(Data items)
________________________________________

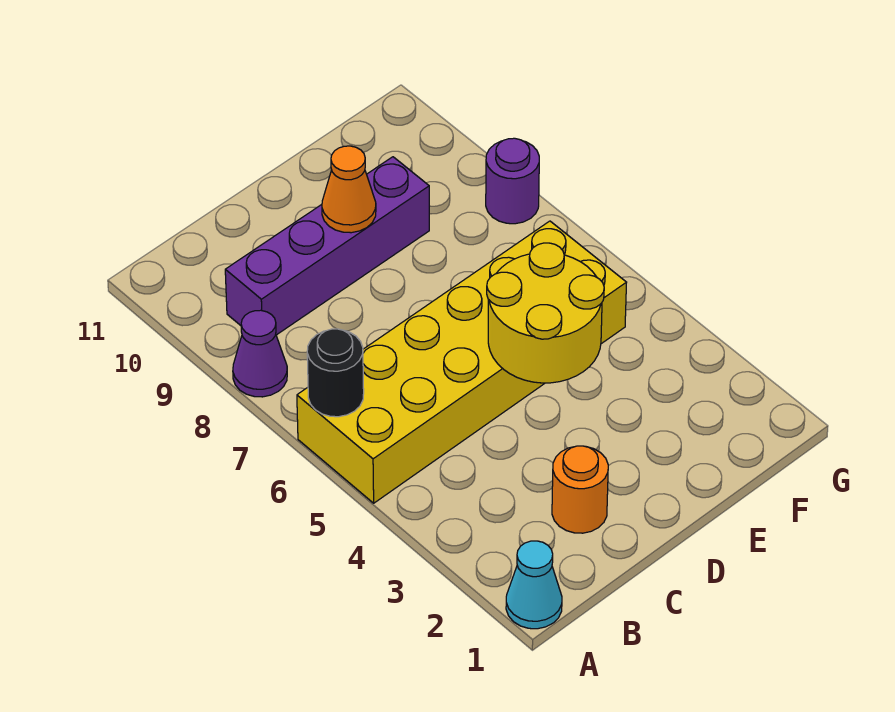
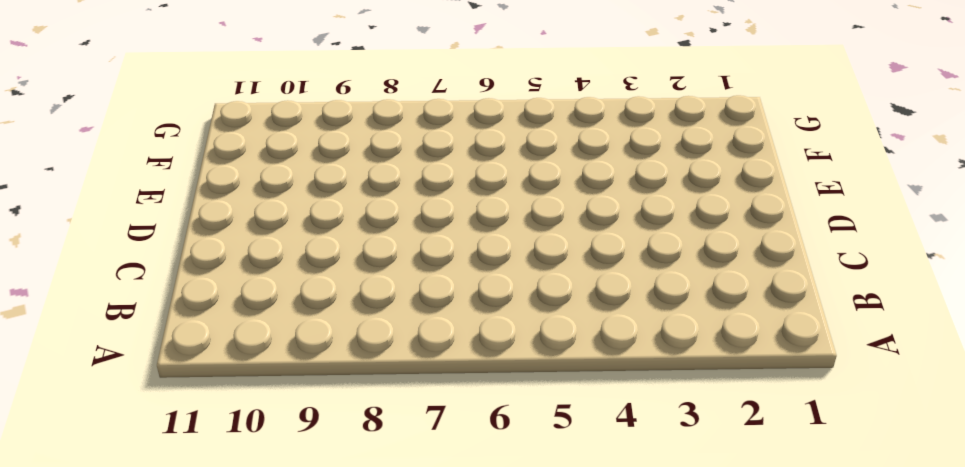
none -> cyan cone A1 level 1
none -> yellow brick A5:F6 level 1

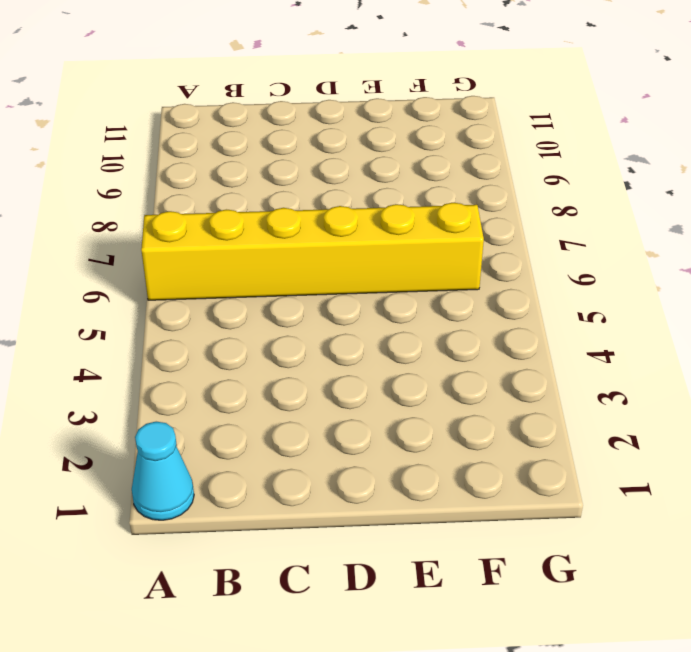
yellow brick A6:F6 level 1 -> yellow brick A5:F6 level 1
none -> purple cone A8 level 1
none -> purple brick B9:E9 level 1

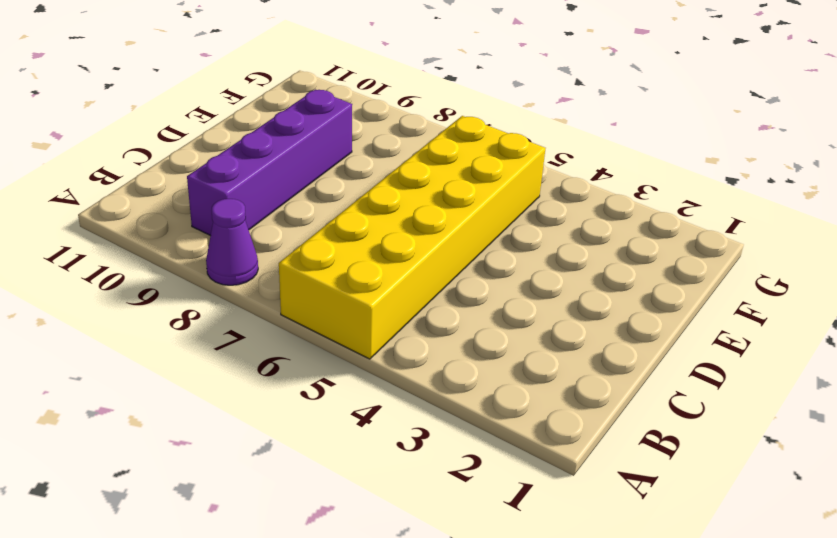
none -> cyan cone A1 level 1
none -> orange round brick C2 level 1

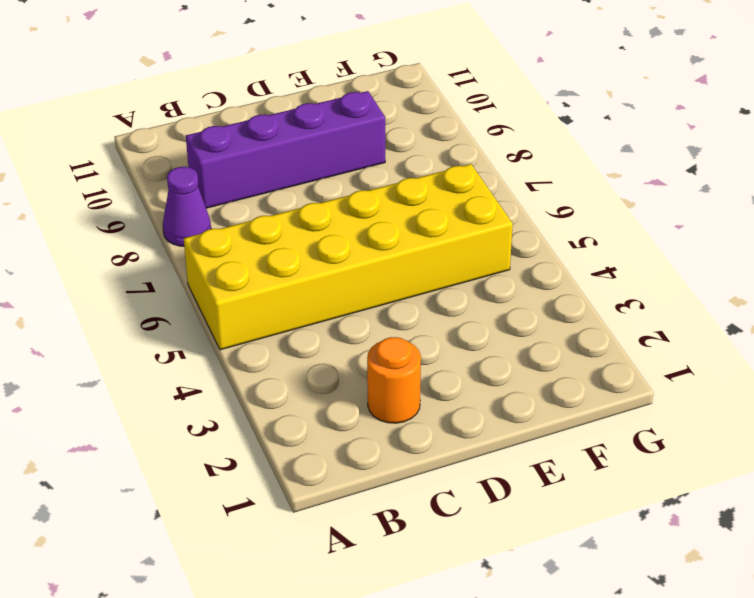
none -> cyan cone A1 level 1
none -> purple round brick G8 level 1

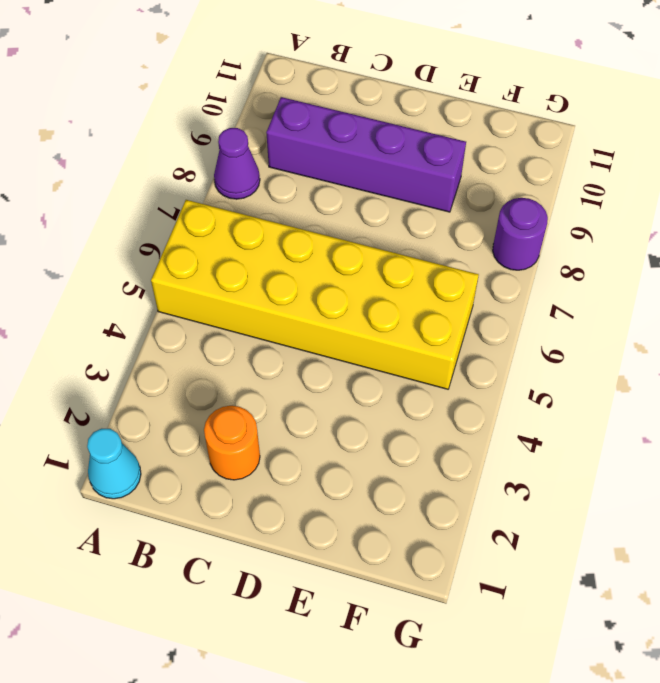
none -> black round brick A6 level 2
none -> yellow round brick D4:E5 level 2

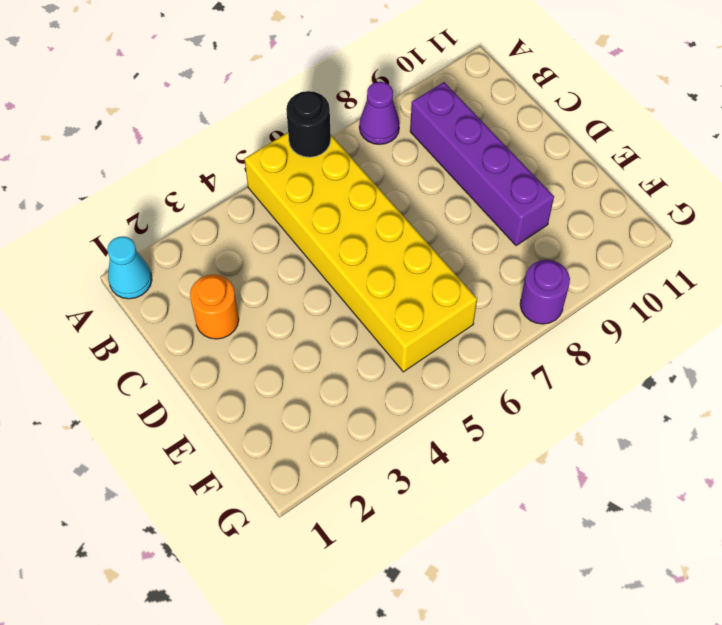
none -> yellow round brick D4:E5 level 2
none -> orange cone D9 level 2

________________________________________

◆ Work instruction
Exactly as written, set down the lines from the line holding "none -> purple brick B9:E9 level 1" to the last line of the data, both ends included, pictures excluded.

◆ Result of this task
none -> purple brick B9:E9 level 1

none -> cyan cone A1 level 1
none -> orange round brick C2 level 1

none -> cyan cone A1 level 1
none -> purple round brick G8 level 1

none -> black round brick A6 level 2
none -> yellow round brick D4:E5 level 2

none -> yellow round brick D4:E5 level 2
none -> orange cone D9 level 2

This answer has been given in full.